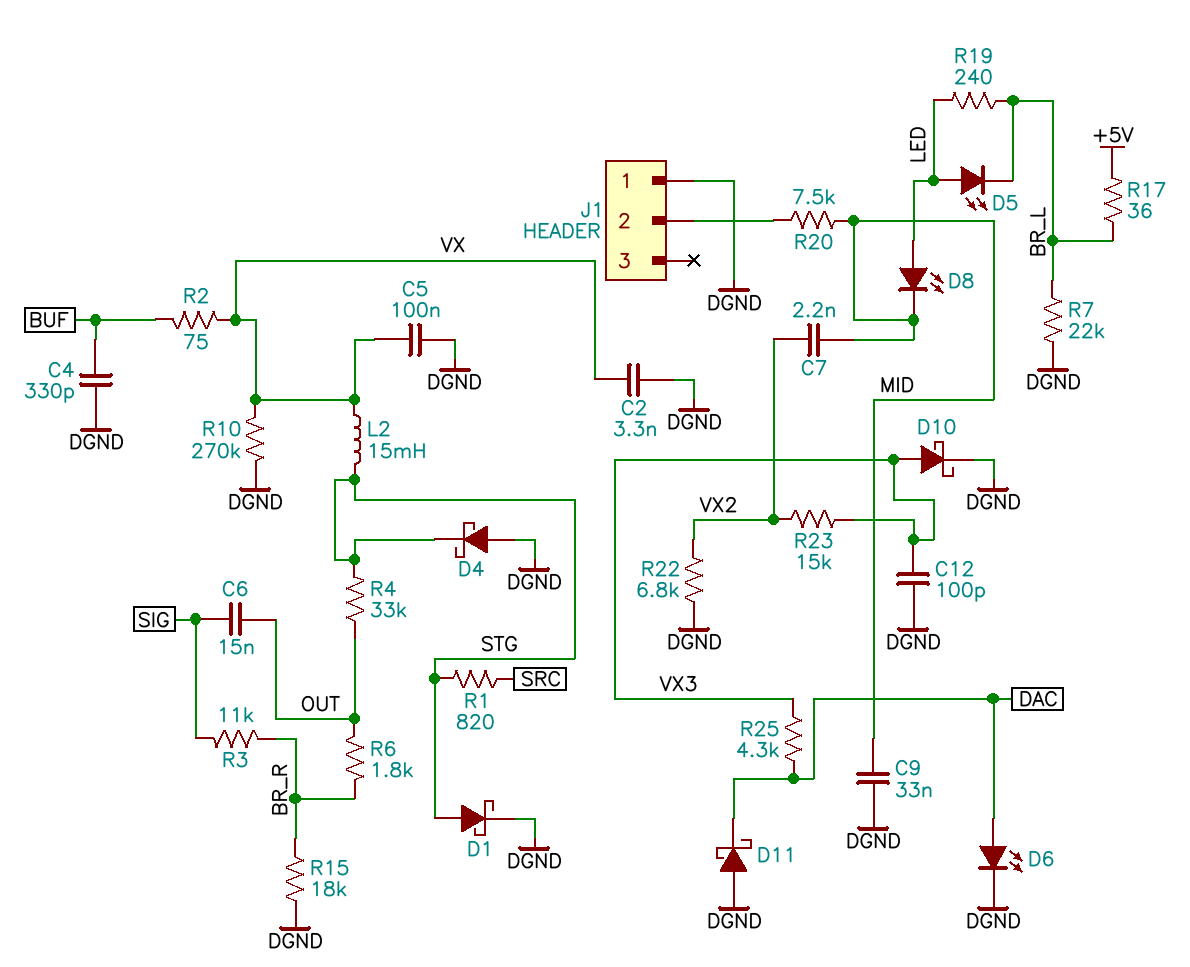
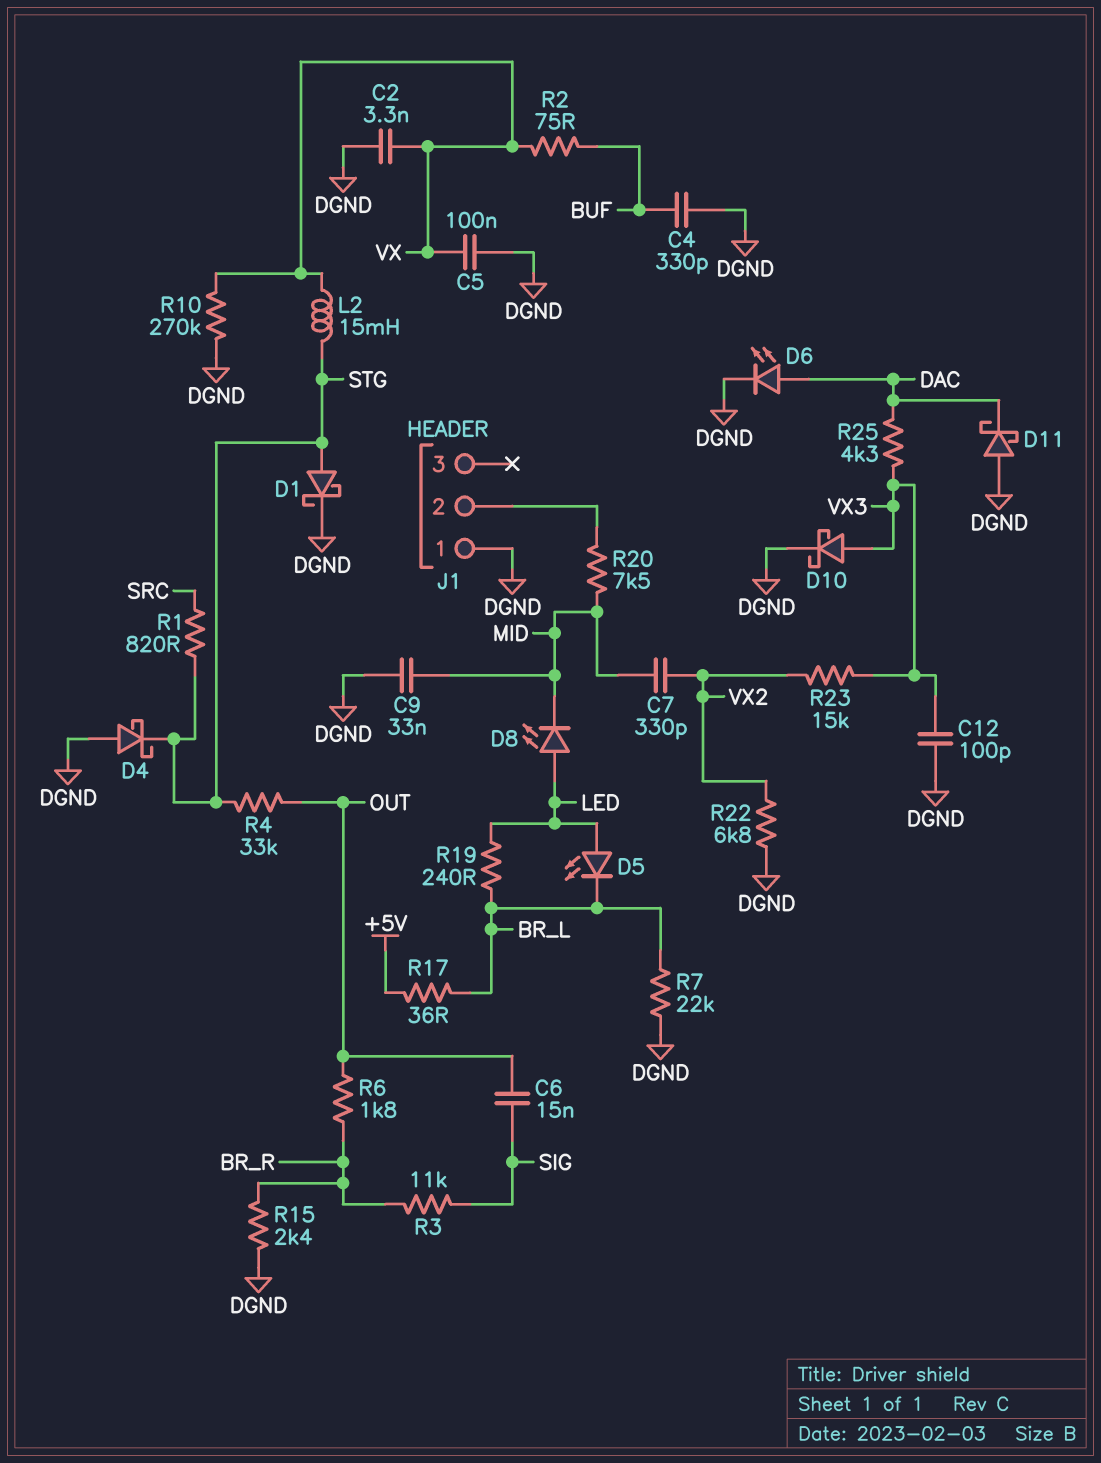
C7: 2.2nF (MID, VX2) -> 330pF (MID, VX2)
R15: 18k (BR_R, DGND) -> 2.4k (BR_R, DGND)

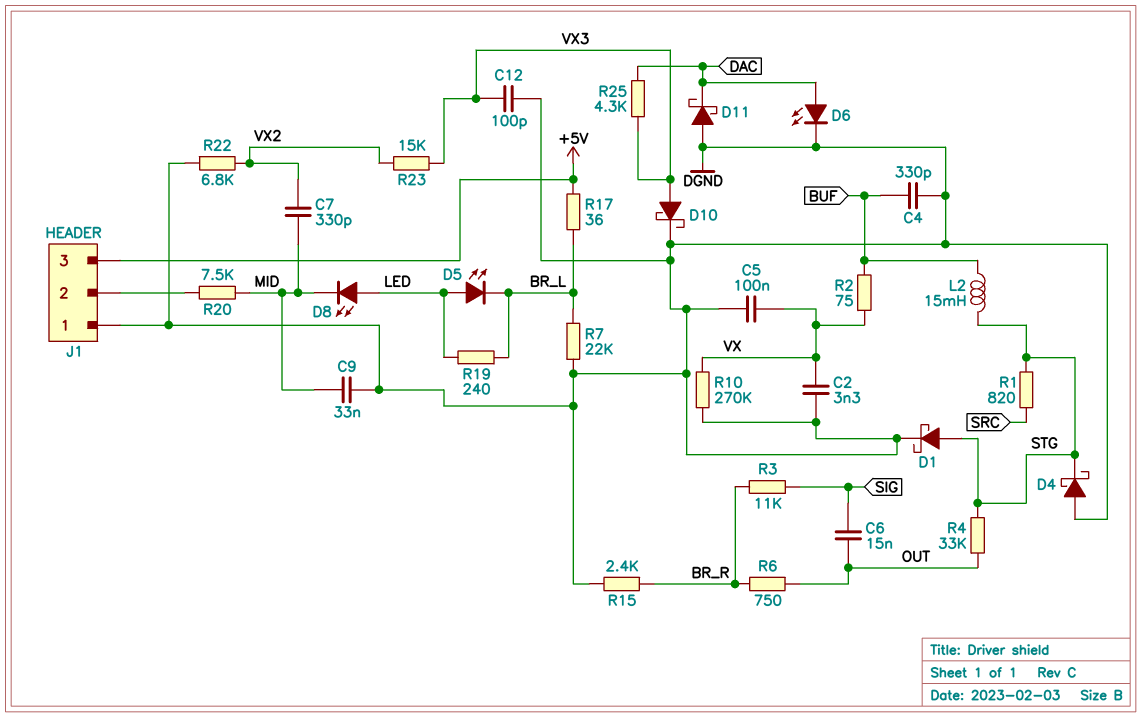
J1 pin 3: none -> +5V
L2: 15mH (STG, VX) -> 15mH (BUF, STG)
R6: 1.8k (BR_R, OUT) -> 750 (BR_R, OUT)

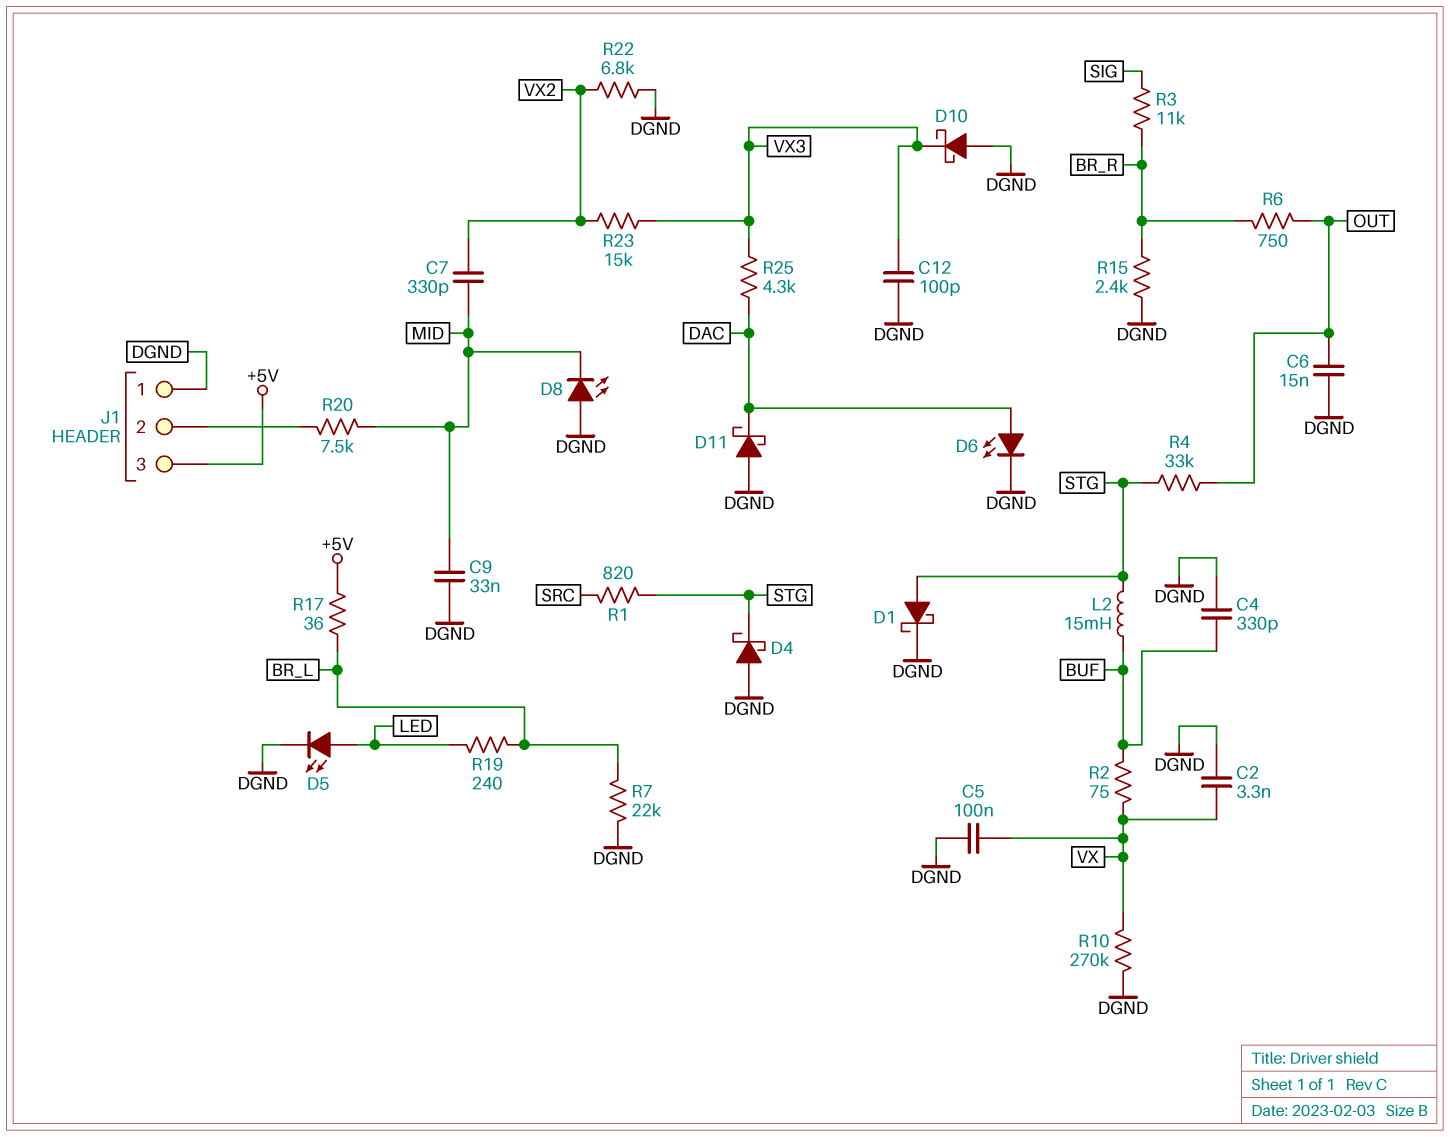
C6: 15nF (OUT, SIG) -> 15nF (DGND, OUT)
D5: LED (A LED, K BR_L) -> LED (A LED, K DGND)
D8: LED (A LED, K MID) -> LED (A DGND, K MID)
D10: schottky (A VX3, K DGND) -> schottky (A DGND, K VX3)

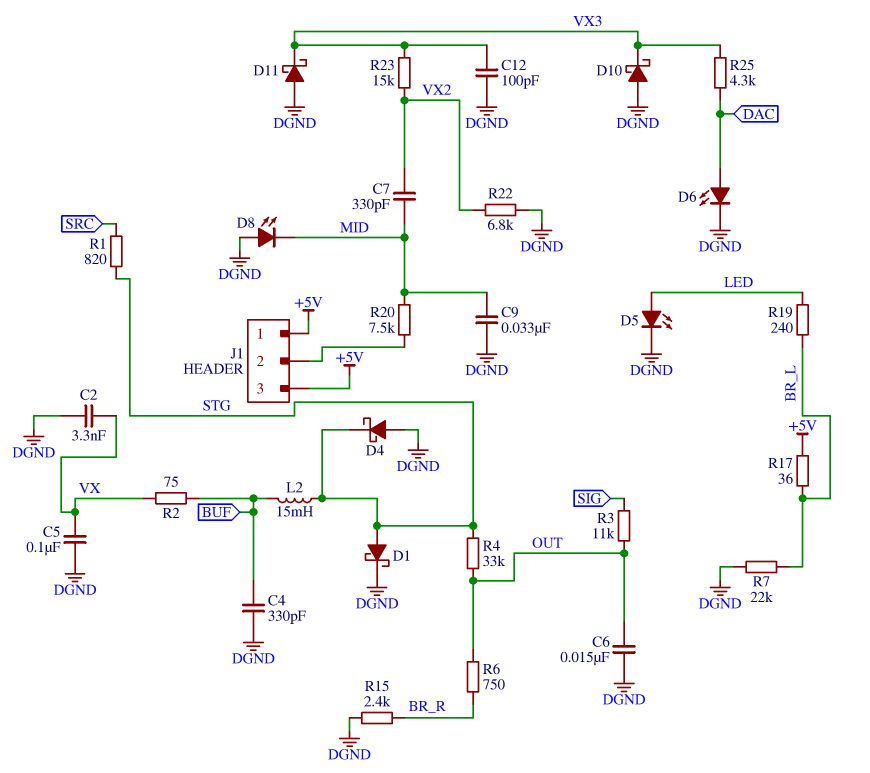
D11: schottky (A DGND, K DAC) -> schottky (A DGND, K VX3)
J1 pin 1: DGND -> +5V
R3: 11k (BR_R, SIG) -> 11k (OUT, SIG)
R10: 270k (DGND, VX) -> none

> [Work to complete]:
Return every line of the listing exactly, leaving its pictures behind.

> [Answer for the task]:
C7: 2.2nF (MID, VX2) -> 330pF (MID, VX2)
R15: 18k (BR_R, DGND) -> 2.4k (BR_R, DGND)

J1 pin 3: none -> +5V
L2: 15mH (STG, VX) -> 15mH (BUF, STG)
R6: 1.8k (BR_R, OUT) -> 750 (BR_R, OUT)

C6: 15nF (OUT, SIG) -> 15nF (DGND, OUT)
D5: LED (A LED, K BR_L) -> LED (A LED, K DGND)
D8: LED (A LED, K MID) -> LED (A DGND, K MID)
D10: schottky (A VX3, K DGND) -> schottky (A DGND, K VX3)

D11: schottky (A DGND, K DAC) -> schottky (A DGND, K VX3)
J1 pin 1: DGND -> +5V
R3: 11k (BR_R, SIG) -> 11k (OUT, SIG)
R10: 270k (DGND, VX) -> none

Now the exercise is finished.